● **How to complete this task**
Return only this: the line with "orange eraser: 5 -> 6" and all the lines that follow it below, through the final one, exactly as they are.

______________________________

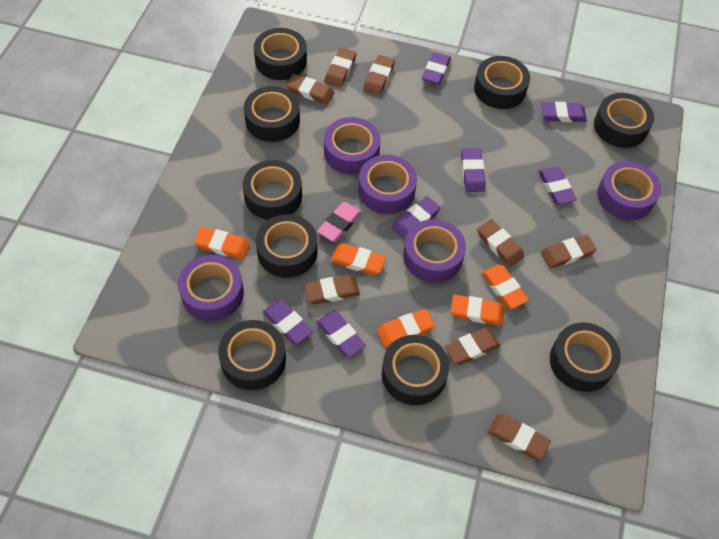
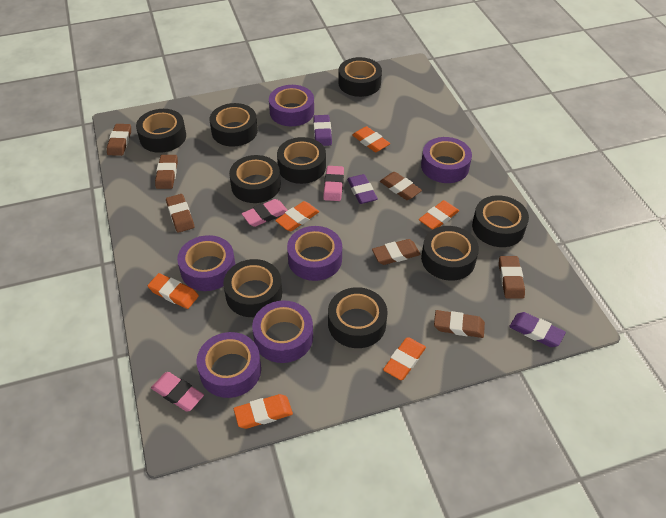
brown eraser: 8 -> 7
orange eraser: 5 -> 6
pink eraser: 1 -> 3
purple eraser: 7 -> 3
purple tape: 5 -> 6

______________________________

● **Your solution**
orange eraser: 5 -> 6
pink eraser: 1 -> 3
purple eraser: 7 -> 3
purple tape: 5 -> 6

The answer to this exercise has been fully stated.